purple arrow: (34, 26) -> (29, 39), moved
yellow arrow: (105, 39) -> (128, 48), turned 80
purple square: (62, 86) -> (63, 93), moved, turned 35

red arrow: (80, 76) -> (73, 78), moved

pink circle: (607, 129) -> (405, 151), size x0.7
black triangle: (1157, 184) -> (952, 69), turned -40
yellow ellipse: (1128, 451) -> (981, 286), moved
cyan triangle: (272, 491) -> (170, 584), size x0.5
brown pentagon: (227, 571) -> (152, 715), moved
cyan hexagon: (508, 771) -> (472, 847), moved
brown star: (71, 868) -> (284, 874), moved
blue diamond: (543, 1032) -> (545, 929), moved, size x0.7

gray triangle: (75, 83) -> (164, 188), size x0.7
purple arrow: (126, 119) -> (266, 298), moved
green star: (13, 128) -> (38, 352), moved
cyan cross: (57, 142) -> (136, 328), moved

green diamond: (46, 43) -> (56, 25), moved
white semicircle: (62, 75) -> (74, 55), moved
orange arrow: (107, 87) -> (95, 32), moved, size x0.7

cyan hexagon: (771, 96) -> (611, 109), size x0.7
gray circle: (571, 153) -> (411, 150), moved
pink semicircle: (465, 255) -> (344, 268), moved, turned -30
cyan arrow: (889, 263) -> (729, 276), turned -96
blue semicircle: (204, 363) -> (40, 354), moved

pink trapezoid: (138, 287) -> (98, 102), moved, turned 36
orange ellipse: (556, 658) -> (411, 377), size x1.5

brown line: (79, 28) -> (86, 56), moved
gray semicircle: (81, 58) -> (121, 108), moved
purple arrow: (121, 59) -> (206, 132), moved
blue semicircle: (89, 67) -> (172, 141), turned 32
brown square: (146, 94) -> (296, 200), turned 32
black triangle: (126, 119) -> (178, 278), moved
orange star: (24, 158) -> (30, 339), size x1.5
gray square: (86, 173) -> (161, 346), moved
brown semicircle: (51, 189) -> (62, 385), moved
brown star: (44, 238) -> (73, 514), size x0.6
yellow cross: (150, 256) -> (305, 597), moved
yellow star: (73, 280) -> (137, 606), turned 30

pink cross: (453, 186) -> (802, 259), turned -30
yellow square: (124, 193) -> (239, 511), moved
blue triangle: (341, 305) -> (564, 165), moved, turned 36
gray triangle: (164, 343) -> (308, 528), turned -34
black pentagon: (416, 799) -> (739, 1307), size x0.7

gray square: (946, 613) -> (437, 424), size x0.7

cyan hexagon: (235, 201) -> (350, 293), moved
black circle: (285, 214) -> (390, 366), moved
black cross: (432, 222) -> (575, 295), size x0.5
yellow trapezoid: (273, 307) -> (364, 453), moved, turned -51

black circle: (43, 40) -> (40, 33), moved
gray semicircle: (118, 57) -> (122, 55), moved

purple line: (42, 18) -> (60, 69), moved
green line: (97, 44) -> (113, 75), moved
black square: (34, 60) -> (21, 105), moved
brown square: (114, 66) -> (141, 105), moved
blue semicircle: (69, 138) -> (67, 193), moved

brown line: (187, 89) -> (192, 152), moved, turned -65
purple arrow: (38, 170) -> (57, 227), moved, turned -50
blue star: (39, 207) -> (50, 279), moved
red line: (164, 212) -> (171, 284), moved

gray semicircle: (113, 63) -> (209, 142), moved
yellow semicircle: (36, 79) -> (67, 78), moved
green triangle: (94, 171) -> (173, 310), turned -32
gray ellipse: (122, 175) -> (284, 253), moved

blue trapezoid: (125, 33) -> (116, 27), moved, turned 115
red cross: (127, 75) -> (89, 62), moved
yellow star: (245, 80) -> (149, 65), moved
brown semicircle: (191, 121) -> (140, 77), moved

####################

> _Instructions for the task_
Produce an exact copy of each line from the one holding "blue trapezoid: (125, 33)" through the last line of the records, both included, and nothing more.

> _Task result_
blue trapezoid: (125, 33) -> (116, 27), moved, turned 115
red cross: (127, 75) -> (89, 62), moved
yellow star: (245, 80) -> (149, 65), moved
brown semicircle: (191, 121) -> (140, 77), moved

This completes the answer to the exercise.